- _PROBLEM TO SOLVE_
For this exercise, output the entries below exactly from the line that holds "R4: 3.9k (NET16, U1/in-) -> 3.9k (U1/in-, VS)" to the line that holds "R6: 3.3k (NET15, NET21) -> 12k (NET15, NET21)", both ends included. No pictures belong in the copy.

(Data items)
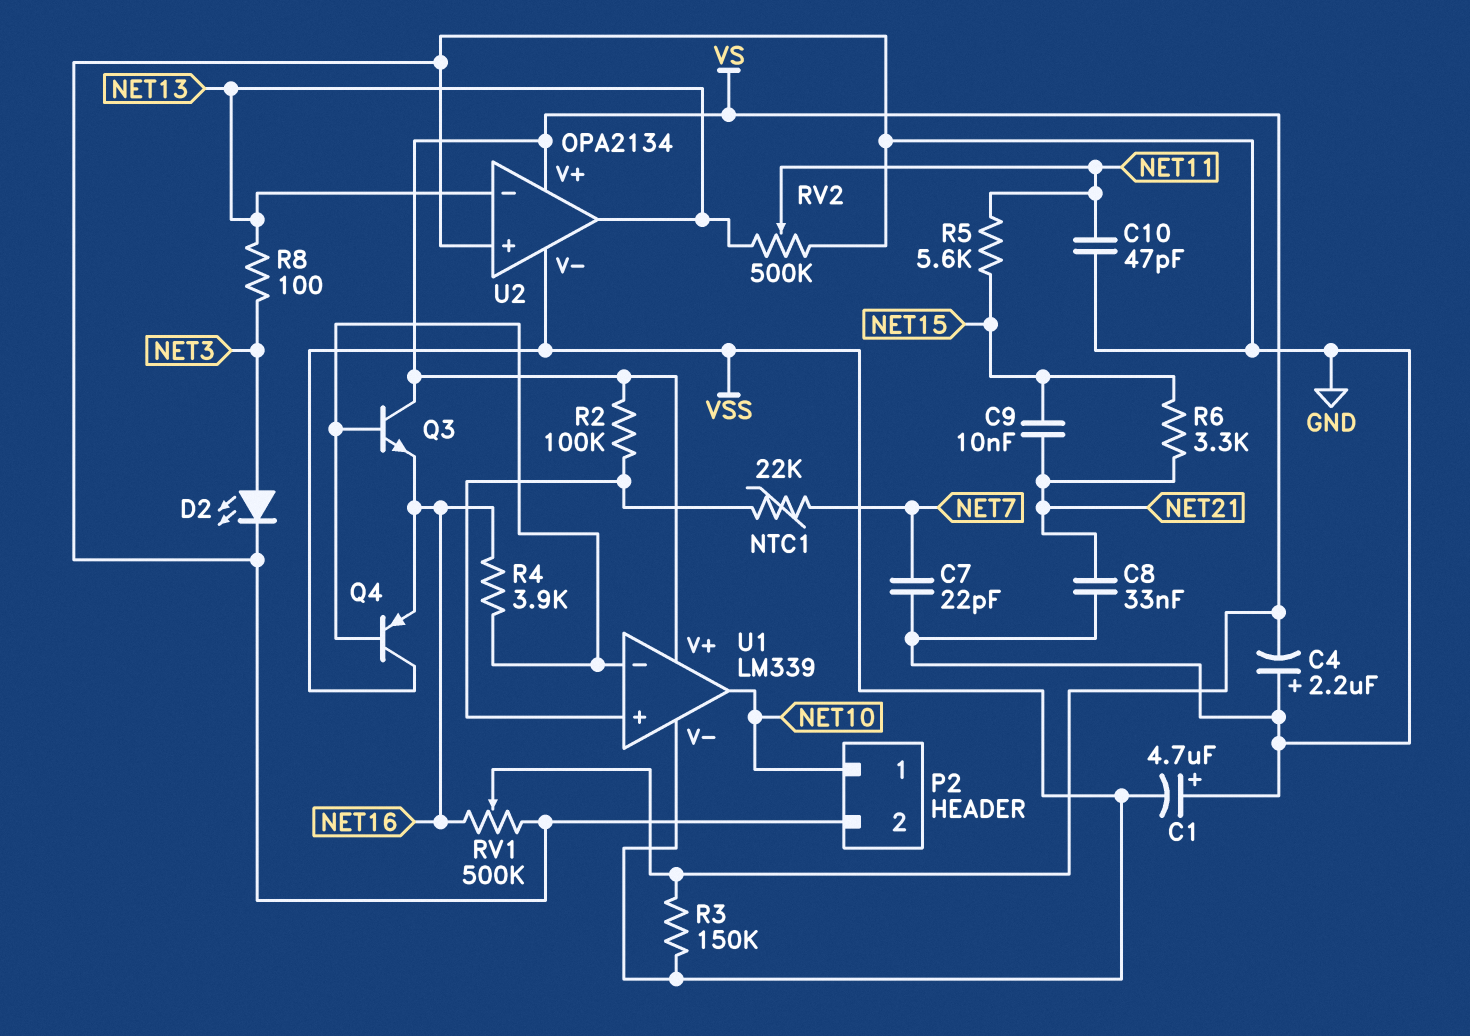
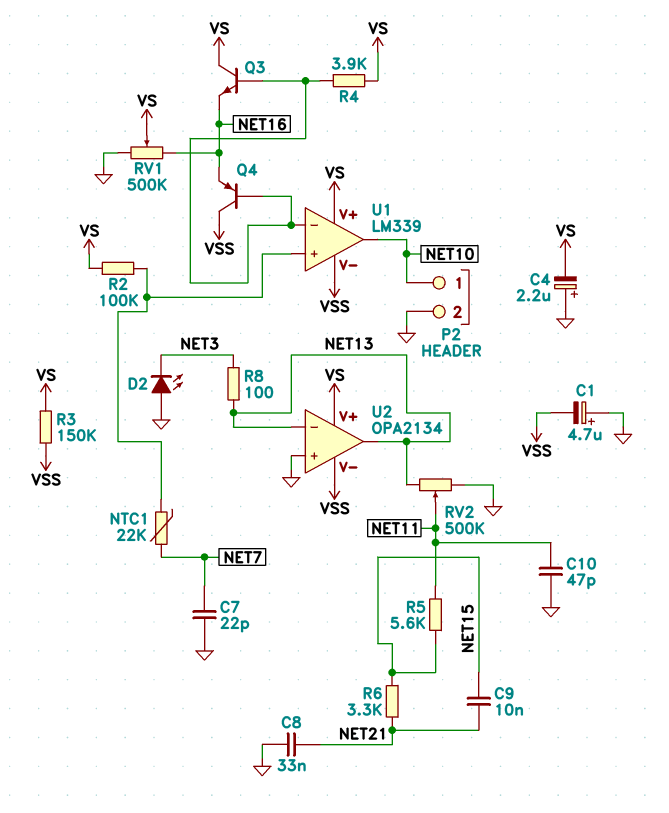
D2: LED (A NET3, K GND) -> LED (A GND, K NET3)
R4: 3.9k (NET16, U1/in-) -> 3.9k (U1/in-, VS)

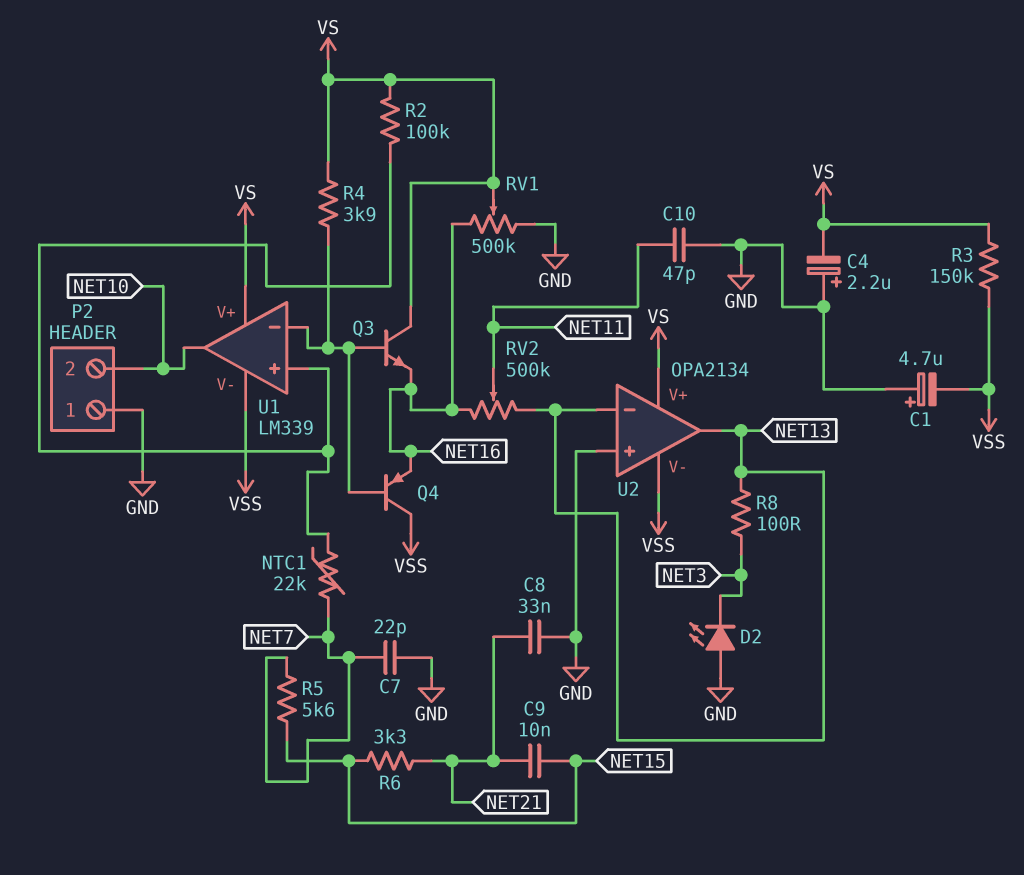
P2 pin 1: NET10 -> GND
P2 pin 2: GND -> NET10
R5: 5.6k (NET11, NET15) -> 5.6k (NET7, NET15)
RV2: 500k (GND, NET13, wiper NET11) -> 500k (NET13, NET16, wiper NET11)

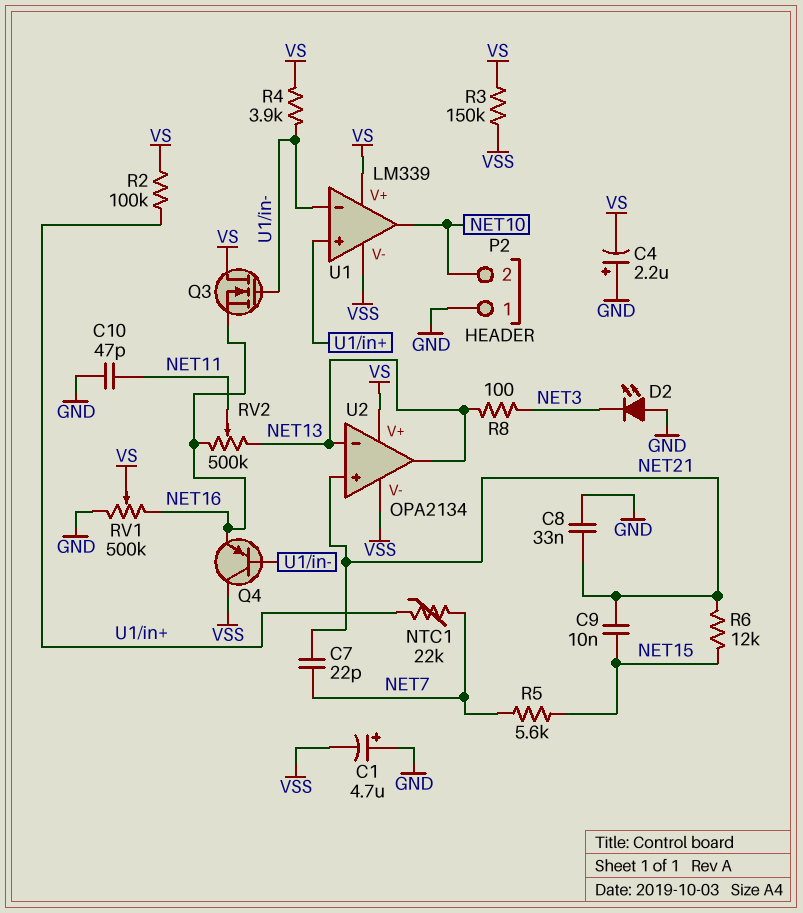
C7: 22pF (GND, NET7) -> 22pF (NET7, NET21)
Q3: NPN (B U1/in-, C VS, E NET16) -> NMOS (G U1/in-, D VS, S NET16)
R6: 3.3k (NET15, NET21) -> 12k (NET15, NET21)
U2 pin in+: GND -> NET21

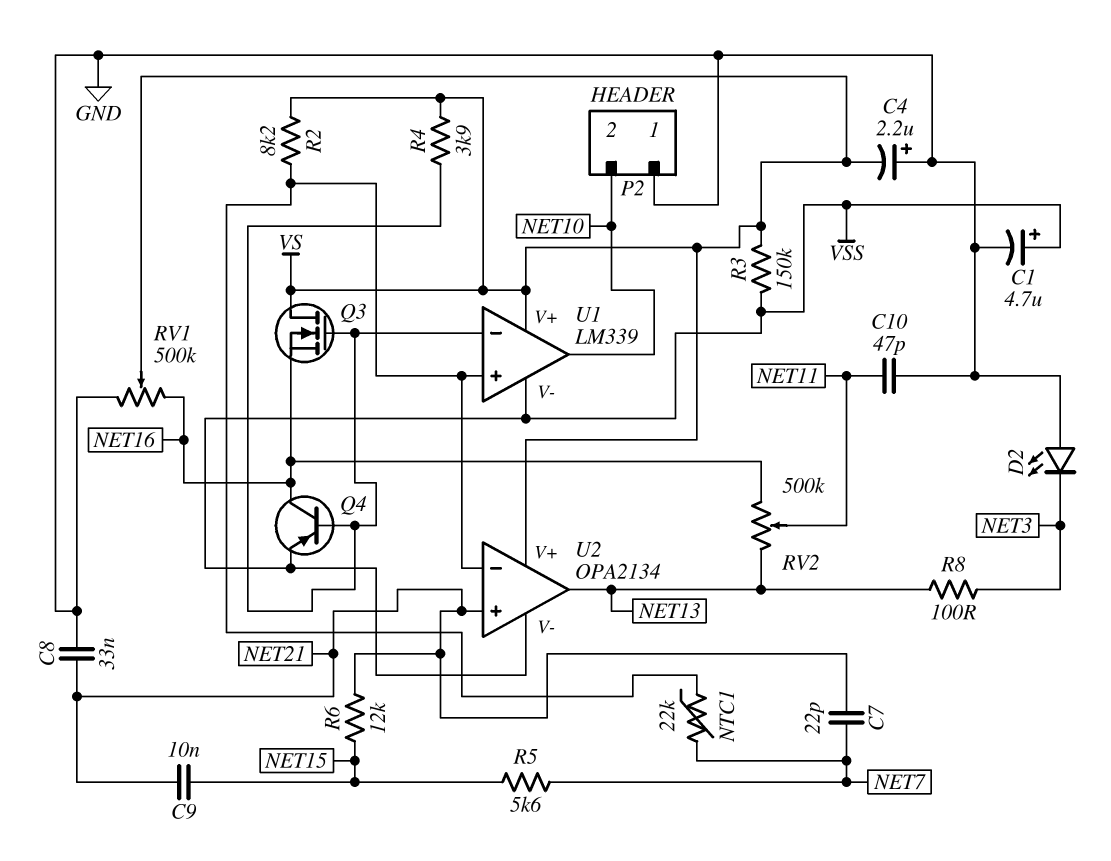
C1: 4.7uF (plus GND, minus VSS) -> 4.7uF (plus VSS, minus GND)
Q4: PNP (B U1/in-, C VSS, E NET16) -> PNP (B U1/in-, C NET16, E VSS)
R2: 100k (U1/in+, VS) -> 8.2k (U1/in+, VS)
U2 pin in-: NET13 -> U1/in+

- _SOLUTION_
R4: 3.9k (NET16, U1/in-) -> 3.9k (U1/in-, VS)

P2 pin 1: NET10 -> GND
P2 pin 2: GND -> NET10
R5: 5.6k (NET11, NET15) -> 5.6k (NET7, NET15)
RV2: 500k (GND, NET13, wiper NET11) -> 500k (NET13, NET16, wiper NET11)

C7: 22pF (GND, NET7) -> 22pF (NET7, NET21)
Q3: NPN (B U1/in-, C VS, E NET16) -> NMOS (G U1/in-, D VS, S NET16)
R6: 3.3k (NET15, NET21) -> 12k (NET15, NET21)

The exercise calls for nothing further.